# RECORD SET:
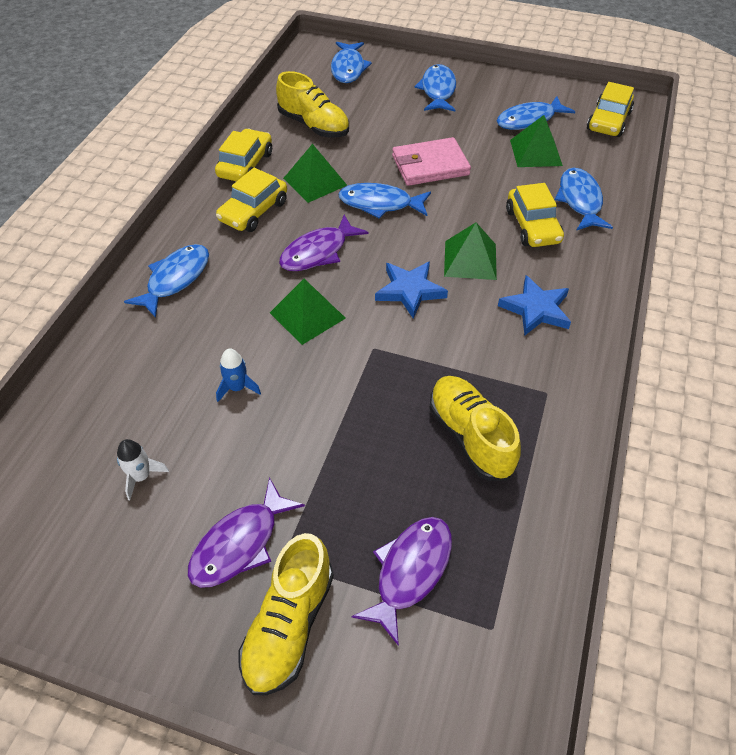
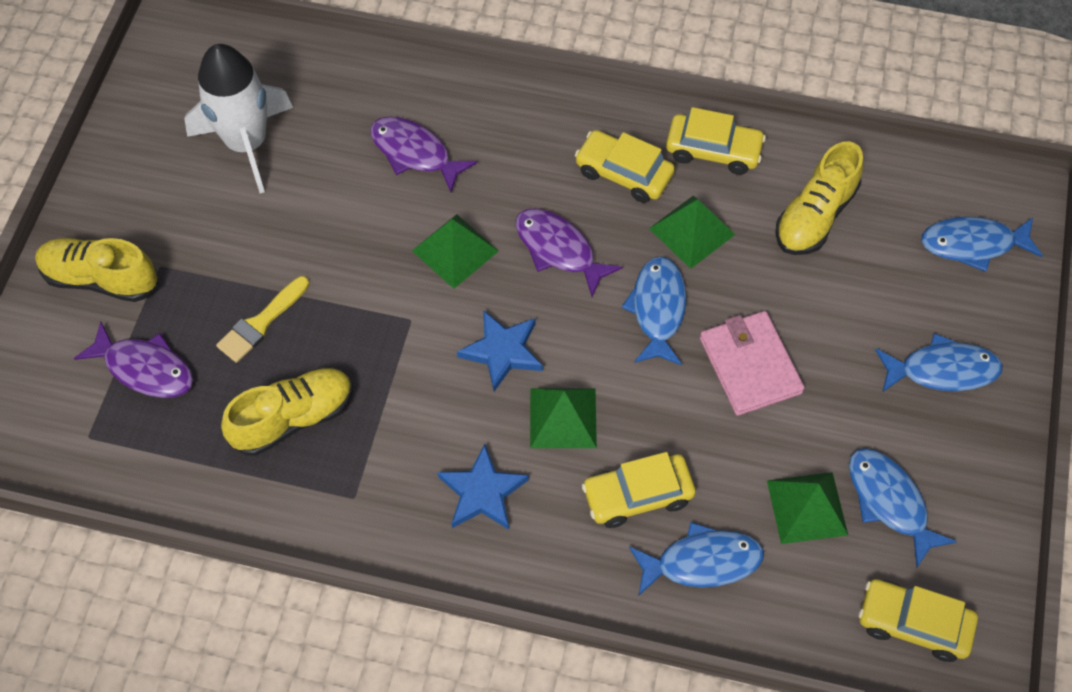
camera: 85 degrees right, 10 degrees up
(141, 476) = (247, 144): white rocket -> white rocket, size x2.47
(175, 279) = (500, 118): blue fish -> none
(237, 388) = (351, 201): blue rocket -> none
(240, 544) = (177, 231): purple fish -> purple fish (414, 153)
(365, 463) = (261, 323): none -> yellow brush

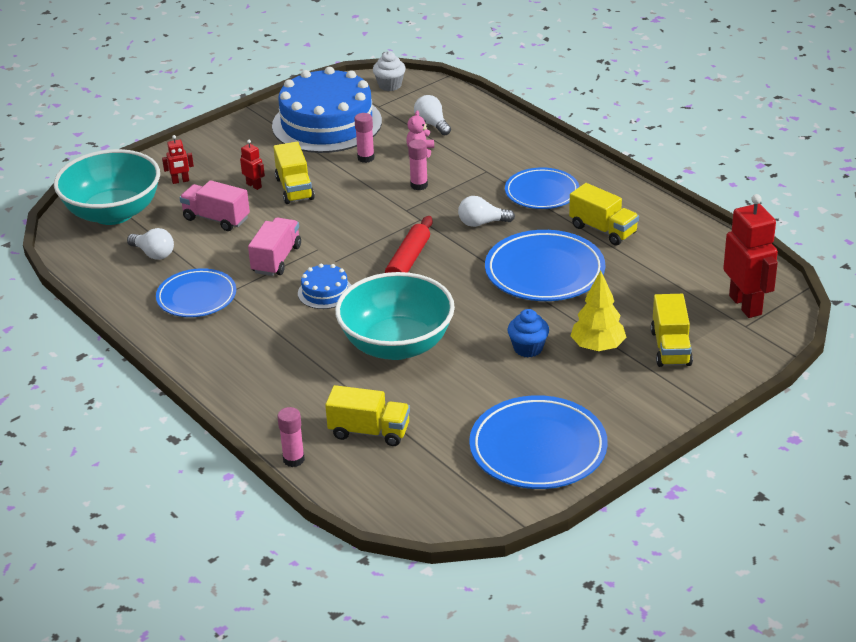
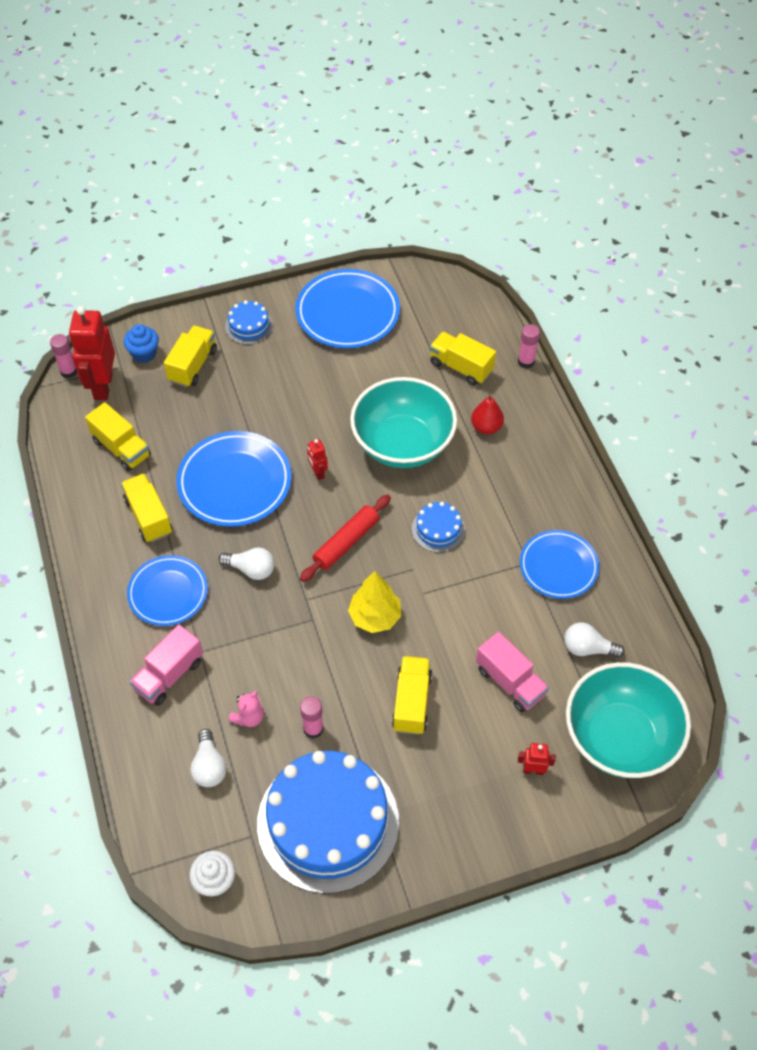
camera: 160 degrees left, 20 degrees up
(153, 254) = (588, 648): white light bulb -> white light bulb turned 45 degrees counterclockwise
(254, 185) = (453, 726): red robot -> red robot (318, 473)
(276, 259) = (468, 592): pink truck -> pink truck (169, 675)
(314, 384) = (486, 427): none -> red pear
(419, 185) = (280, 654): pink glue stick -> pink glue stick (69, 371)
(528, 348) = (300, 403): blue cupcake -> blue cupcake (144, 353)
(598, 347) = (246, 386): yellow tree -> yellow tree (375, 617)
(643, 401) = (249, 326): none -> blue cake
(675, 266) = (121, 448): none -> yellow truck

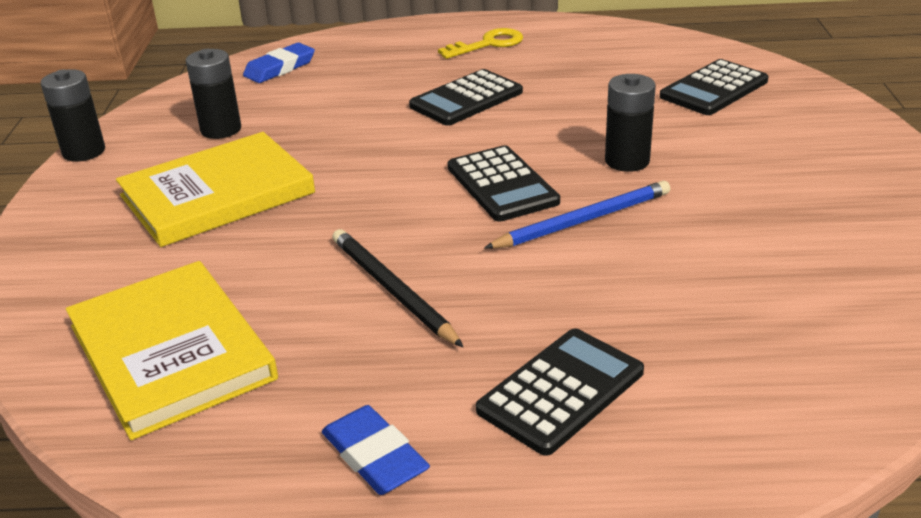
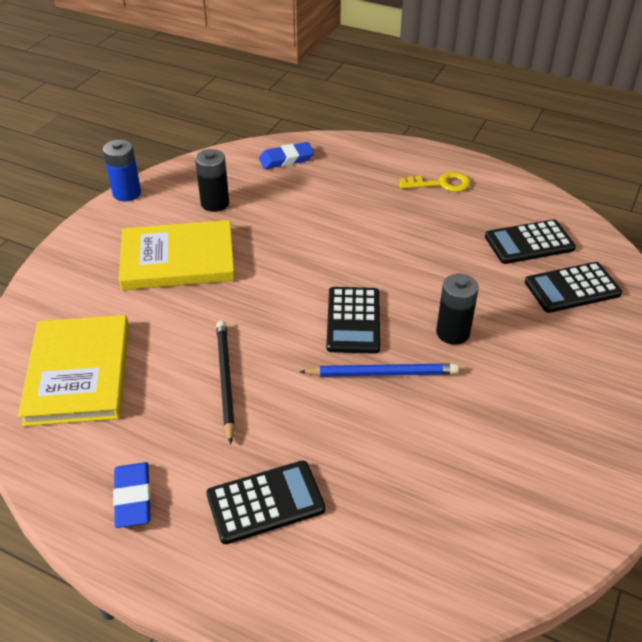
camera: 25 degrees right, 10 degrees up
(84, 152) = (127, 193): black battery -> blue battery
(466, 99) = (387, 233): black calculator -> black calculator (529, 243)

# WHAT YOU WILL DO:
Go through the lines above and count those that include "camera"; give the total and nothing more.

# ANSWER TO THIS PROBLEM:
3